*ASSIGNMENT*
Can you output the rows from the very first line through the line containing "Locate an element on the screen. The", that line included, as a JSON list of strings with one string per line and blank lines left out?

*** Block opens ***

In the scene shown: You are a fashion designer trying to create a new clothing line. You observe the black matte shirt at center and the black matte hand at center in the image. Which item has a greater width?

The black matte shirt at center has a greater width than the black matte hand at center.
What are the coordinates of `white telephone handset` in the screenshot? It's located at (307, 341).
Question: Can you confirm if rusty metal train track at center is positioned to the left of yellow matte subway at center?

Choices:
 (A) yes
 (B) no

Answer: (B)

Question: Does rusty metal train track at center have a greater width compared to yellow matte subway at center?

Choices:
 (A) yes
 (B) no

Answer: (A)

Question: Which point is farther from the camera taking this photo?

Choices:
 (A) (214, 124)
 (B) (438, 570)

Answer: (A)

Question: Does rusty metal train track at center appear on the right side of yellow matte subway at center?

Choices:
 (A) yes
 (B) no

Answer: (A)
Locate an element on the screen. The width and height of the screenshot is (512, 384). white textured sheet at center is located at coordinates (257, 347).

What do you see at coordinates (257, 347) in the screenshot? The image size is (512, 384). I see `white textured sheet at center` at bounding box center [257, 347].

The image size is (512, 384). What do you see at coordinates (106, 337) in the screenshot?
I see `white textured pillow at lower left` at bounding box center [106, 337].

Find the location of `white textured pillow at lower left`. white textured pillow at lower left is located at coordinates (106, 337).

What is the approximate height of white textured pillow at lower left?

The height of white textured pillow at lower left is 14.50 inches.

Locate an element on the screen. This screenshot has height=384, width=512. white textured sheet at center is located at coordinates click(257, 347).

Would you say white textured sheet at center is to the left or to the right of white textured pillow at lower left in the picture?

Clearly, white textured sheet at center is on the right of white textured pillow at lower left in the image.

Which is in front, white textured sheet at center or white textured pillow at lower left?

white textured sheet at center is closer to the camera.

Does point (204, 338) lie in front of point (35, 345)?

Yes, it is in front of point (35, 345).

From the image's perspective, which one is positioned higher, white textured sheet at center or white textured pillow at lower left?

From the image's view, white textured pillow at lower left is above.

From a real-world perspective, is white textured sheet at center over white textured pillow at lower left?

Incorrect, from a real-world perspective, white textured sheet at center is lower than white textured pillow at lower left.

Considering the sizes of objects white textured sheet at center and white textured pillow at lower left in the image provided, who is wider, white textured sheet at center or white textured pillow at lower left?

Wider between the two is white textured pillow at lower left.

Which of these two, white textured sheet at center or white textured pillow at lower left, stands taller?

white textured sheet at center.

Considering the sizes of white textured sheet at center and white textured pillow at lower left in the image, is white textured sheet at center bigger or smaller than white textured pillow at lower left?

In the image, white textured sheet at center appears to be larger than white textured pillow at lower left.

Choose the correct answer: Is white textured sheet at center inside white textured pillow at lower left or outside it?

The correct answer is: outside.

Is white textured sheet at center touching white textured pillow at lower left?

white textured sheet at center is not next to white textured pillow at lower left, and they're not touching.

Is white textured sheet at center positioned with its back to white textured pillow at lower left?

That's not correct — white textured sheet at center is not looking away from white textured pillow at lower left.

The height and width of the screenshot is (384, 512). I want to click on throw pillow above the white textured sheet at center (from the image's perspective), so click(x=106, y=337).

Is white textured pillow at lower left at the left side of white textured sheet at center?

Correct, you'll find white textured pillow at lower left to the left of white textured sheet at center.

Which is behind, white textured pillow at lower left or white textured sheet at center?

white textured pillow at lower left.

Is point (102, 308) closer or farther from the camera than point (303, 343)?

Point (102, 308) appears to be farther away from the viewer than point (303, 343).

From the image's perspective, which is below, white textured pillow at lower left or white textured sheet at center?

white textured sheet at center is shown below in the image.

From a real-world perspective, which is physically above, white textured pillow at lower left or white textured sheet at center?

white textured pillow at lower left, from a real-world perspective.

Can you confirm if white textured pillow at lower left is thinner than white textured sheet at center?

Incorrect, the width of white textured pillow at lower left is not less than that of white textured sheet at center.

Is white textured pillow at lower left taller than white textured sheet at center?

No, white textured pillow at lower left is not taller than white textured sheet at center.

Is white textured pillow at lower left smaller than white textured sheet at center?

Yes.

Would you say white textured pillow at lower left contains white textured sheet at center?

*** Block closes ***

*ANSWER SPACE*
[
  "In the scene shown: You are a fashion designer trying to create a new clothing line. You observe the black matte shirt at center and the black matte hand at center in the image. Which item has a greater width?",
  "The black matte shirt at center has a greater width than the black matte hand at center.",
  "What are the coordinates of `white telephone handset` in the screenshot? It's located at (307, 341).",
  "Question: Can you confirm if rusty metal train track at center is positioned to the left of yellow matte subway at center?",
  "Choices:",
  " (A) yes",
  " (B) no",
  "Answer: (B)",
  "Question: Does rusty metal train track at center have a greater width compared to yellow matte subway at center?",
  "Choices:",
  " (A) yes",
  " (B) no",
  "Answer: (A)",
  "Question: Which point is farther from the camera taking this photo?",
  "Choices:",
  " (A) (214, 124)",
  " (B) (438, 570)",
  "Answer: (A)",
  "Question: Does rusty metal train track at center appear on the right side of yellow matte subway at center?",
  "Choices:",
  " (A) yes",
  " (B) no",
  "Answer: (A)",
  "Locate an element on the screen. The width and height of the screenshot is (512, 384). white textured sheet at center is located at coordinates (257, 347)."
]